Data section |
───
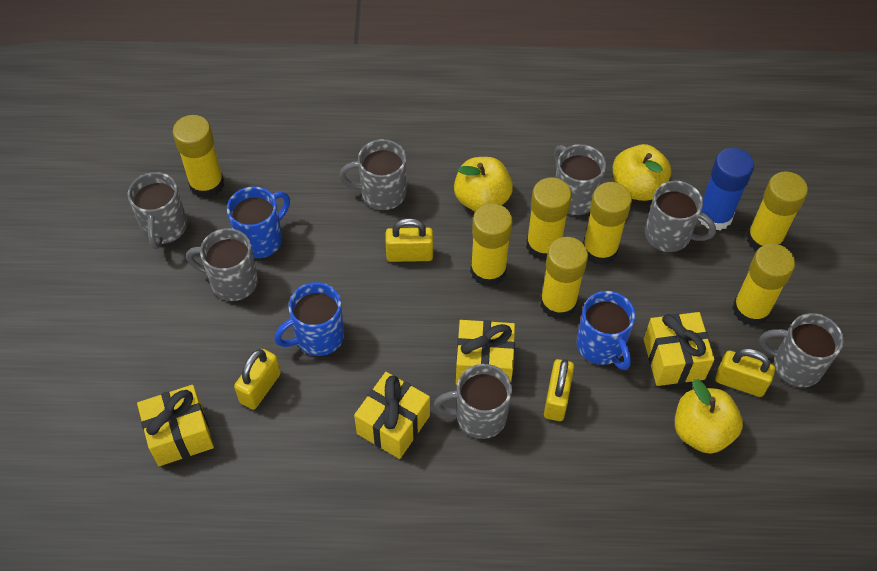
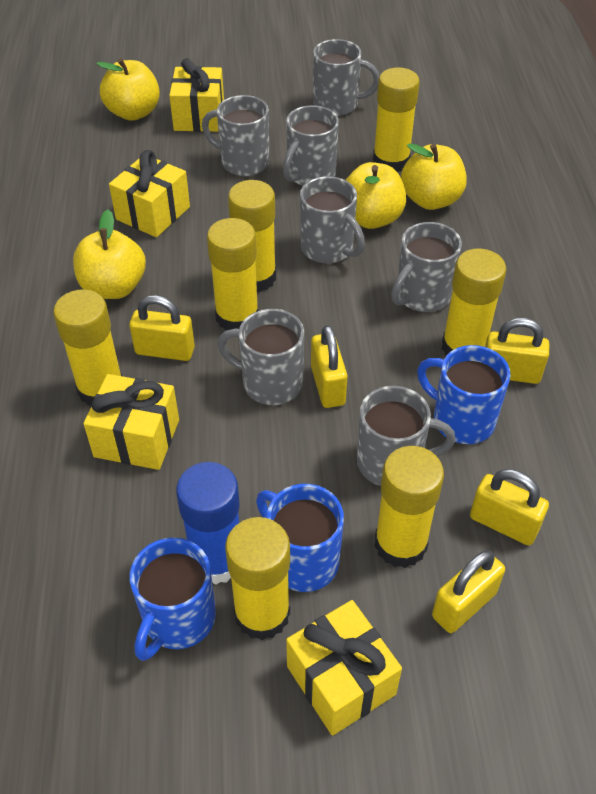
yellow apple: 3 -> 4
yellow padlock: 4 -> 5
───
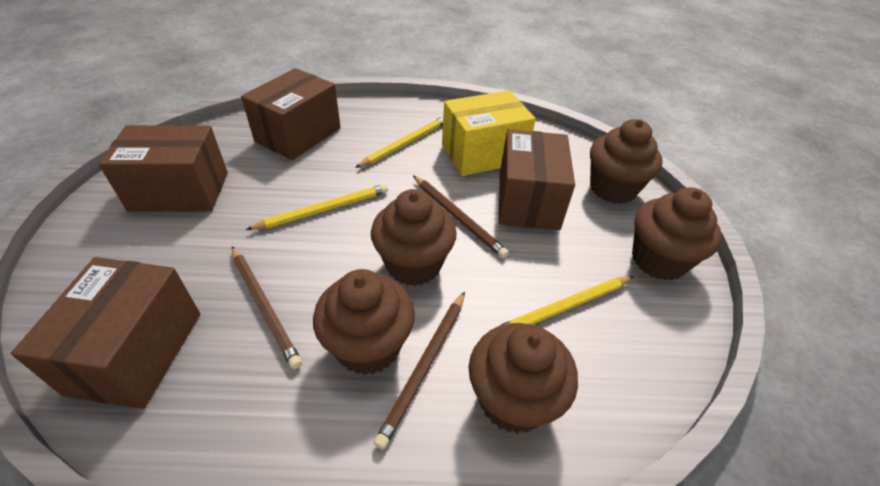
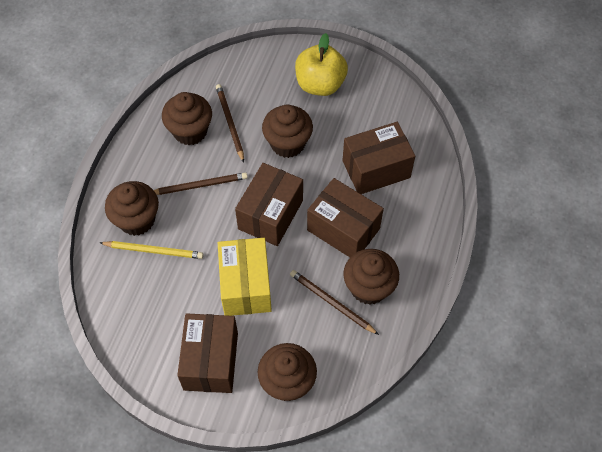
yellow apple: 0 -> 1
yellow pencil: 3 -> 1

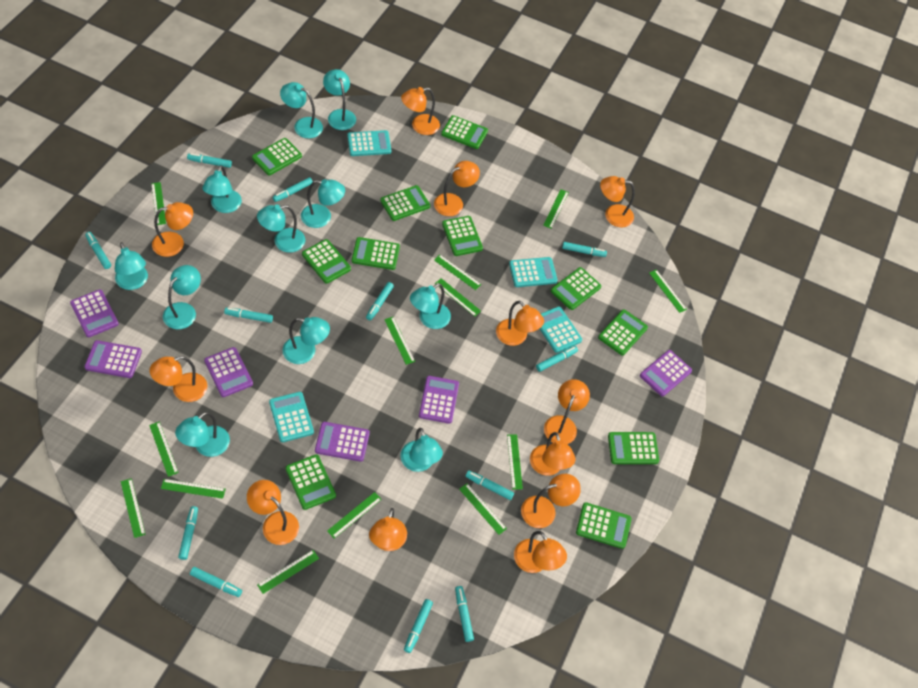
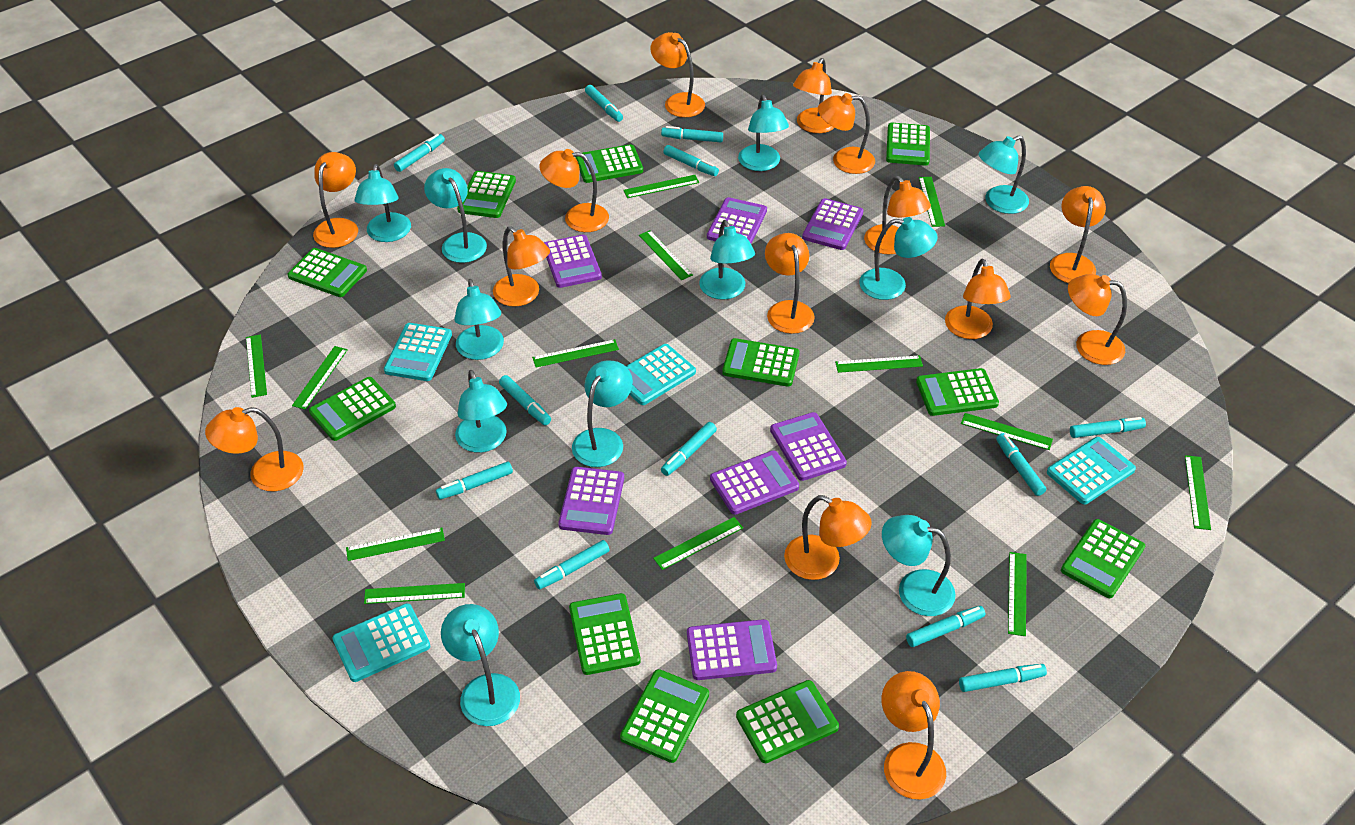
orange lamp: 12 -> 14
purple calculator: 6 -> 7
───
Brief |
Within the listing above, the lines from the one with "yellow apple: 0 -> 1" through the one with "purple calculator: 6 -> 7" are to be given again word for word. Do not include pictures.

Written reply |
yellow apple: 0 -> 1
yellow pencil: 3 -> 1

orange lamp: 12 -> 14
purple calculator: 6 -> 7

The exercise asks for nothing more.